Problem details » Every line below needs to be printed again exactly, without any of its pictures.

Material to process »
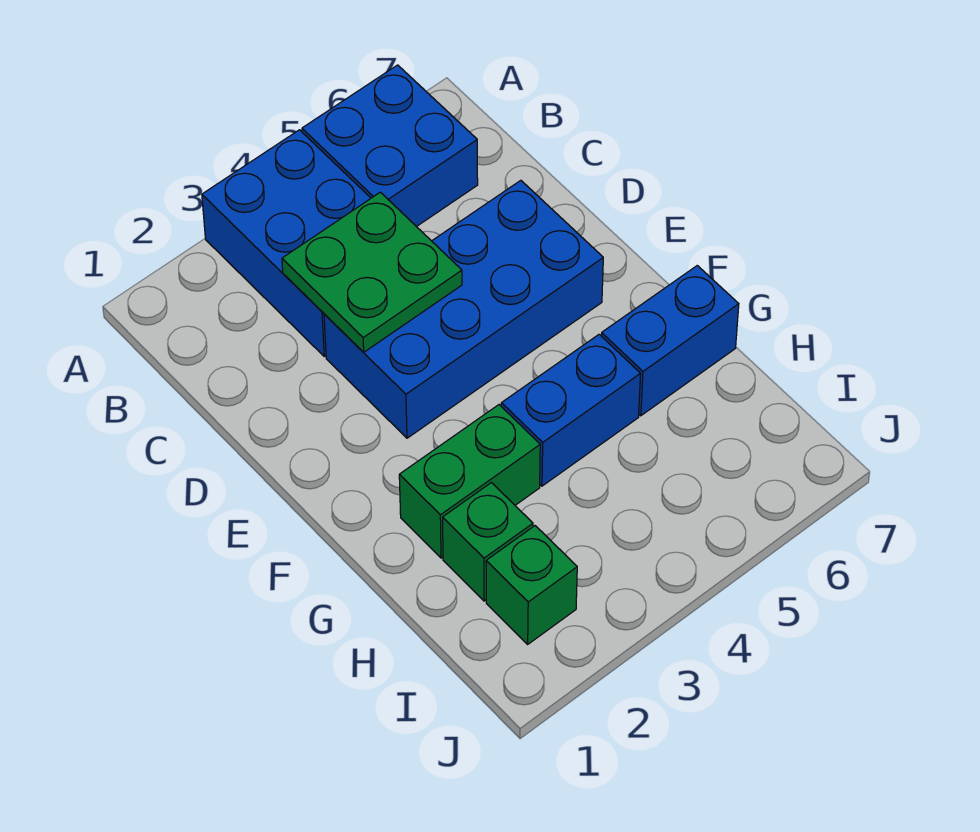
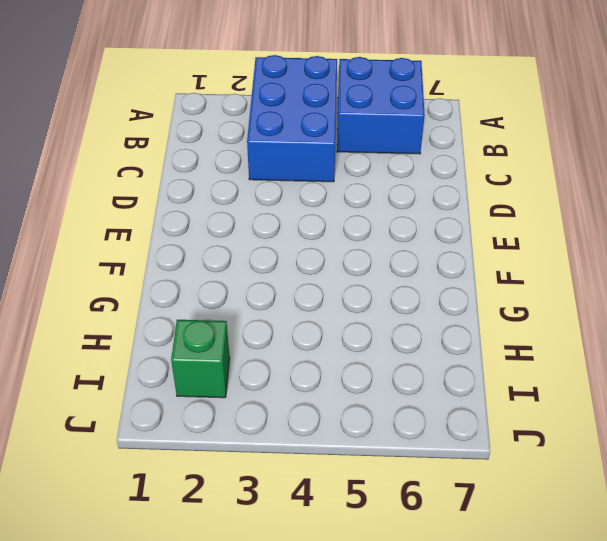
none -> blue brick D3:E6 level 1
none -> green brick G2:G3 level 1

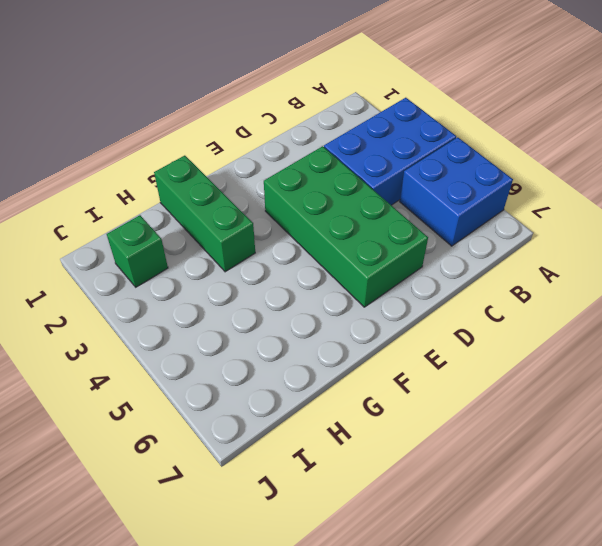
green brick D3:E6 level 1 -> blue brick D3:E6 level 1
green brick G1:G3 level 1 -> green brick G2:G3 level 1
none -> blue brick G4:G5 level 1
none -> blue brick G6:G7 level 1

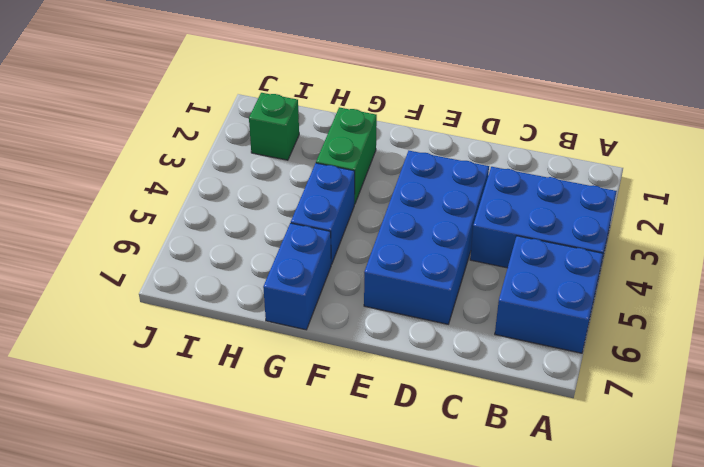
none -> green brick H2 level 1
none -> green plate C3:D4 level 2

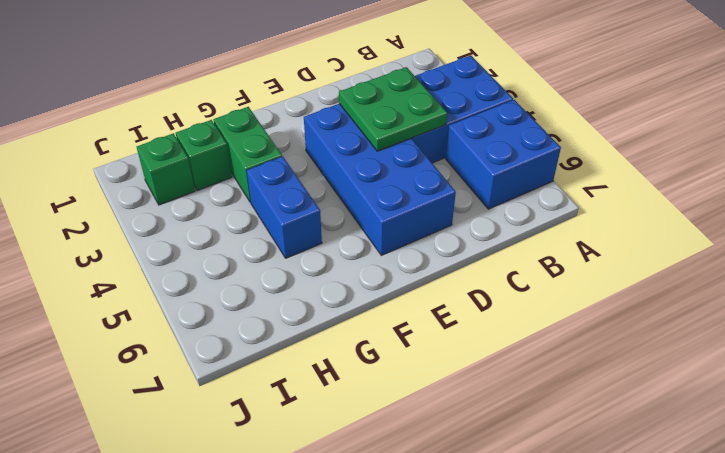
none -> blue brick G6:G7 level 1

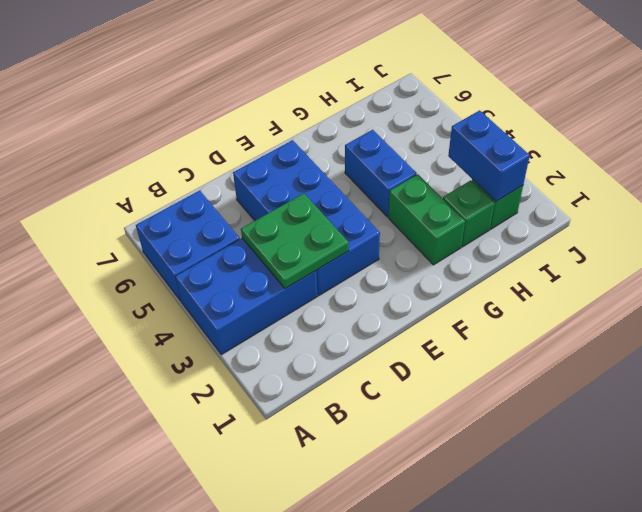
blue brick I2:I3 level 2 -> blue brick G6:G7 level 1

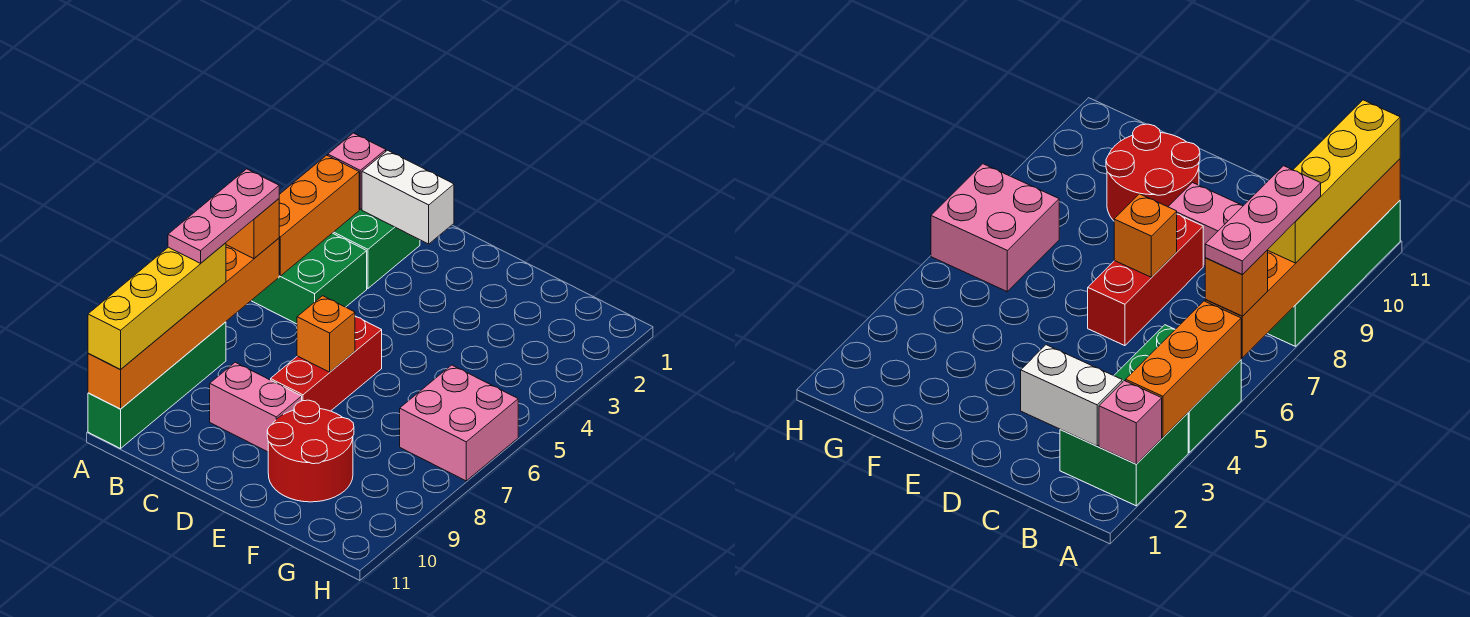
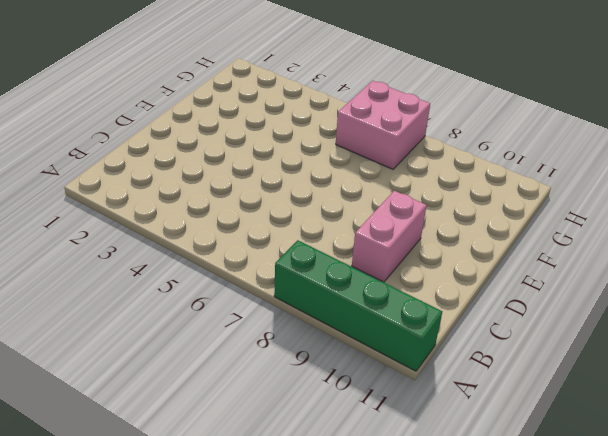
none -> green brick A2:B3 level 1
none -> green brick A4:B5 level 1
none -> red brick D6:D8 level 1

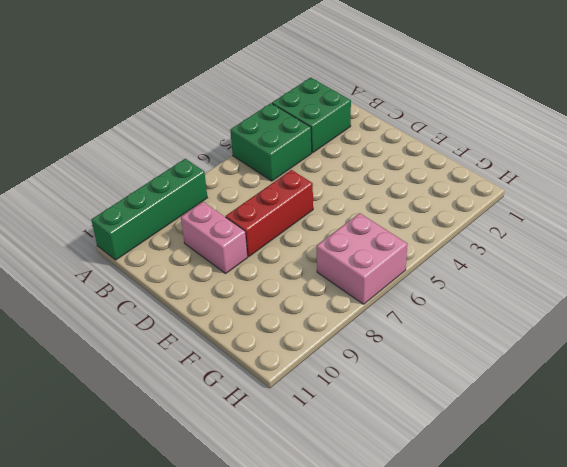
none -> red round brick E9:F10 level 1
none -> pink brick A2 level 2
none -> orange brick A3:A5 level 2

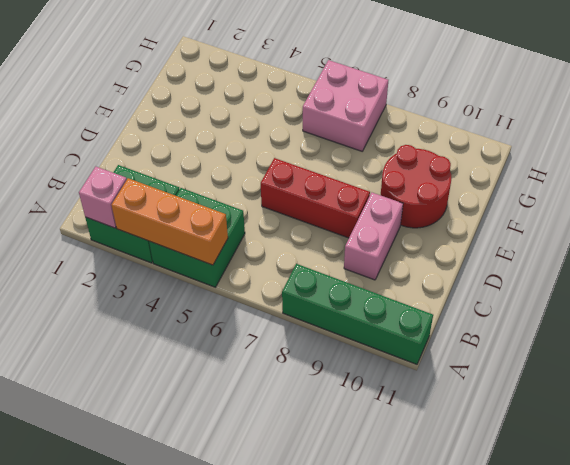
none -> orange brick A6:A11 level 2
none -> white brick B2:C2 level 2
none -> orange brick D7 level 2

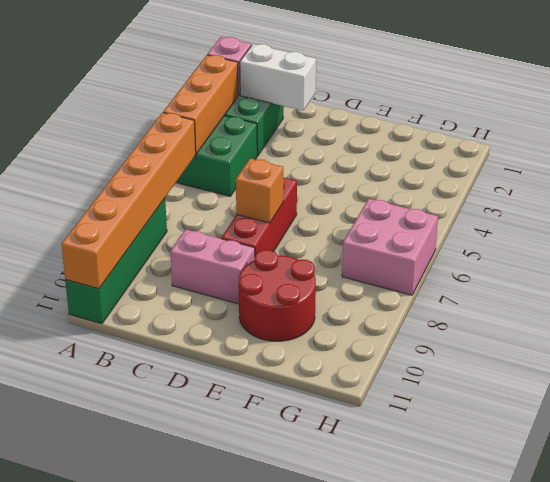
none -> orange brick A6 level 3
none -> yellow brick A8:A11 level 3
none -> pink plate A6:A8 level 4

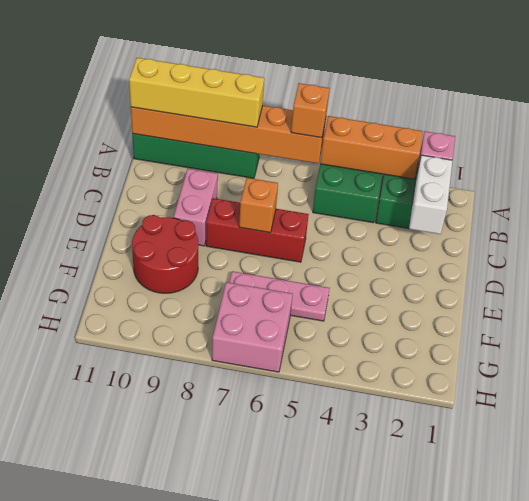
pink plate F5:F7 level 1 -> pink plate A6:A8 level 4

Answer to this exercise »
none -> blue brick D3:E6 level 1
none -> green brick G2:G3 level 1

green brick D3:E6 level 1 -> blue brick D3:E6 level 1
green brick G1:G3 level 1 -> green brick G2:G3 level 1
none -> blue brick G4:G5 level 1
none -> blue brick G6:G7 level 1

none -> green brick H2 level 1
none -> green plate C3:D4 level 2

none -> blue brick G6:G7 level 1

blue brick I2:I3 level 2 -> blue brick G6:G7 level 1

none -> green brick A2:B3 level 1
none -> green brick A4:B5 level 1
none -> red brick D6:D8 level 1

none -> red round brick E9:F10 level 1
none -> pink brick A2 level 2
none -> orange brick A3:A5 level 2

none -> orange brick A6:A11 level 2
none -> white brick B2:C2 level 2
none -> orange brick D7 level 2

none -> orange brick A6 level 3
none -> yellow brick A8:A11 level 3
none -> pink plate A6:A8 level 4

pink plate F5:F7 level 1 -> pink plate A6:A8 level 4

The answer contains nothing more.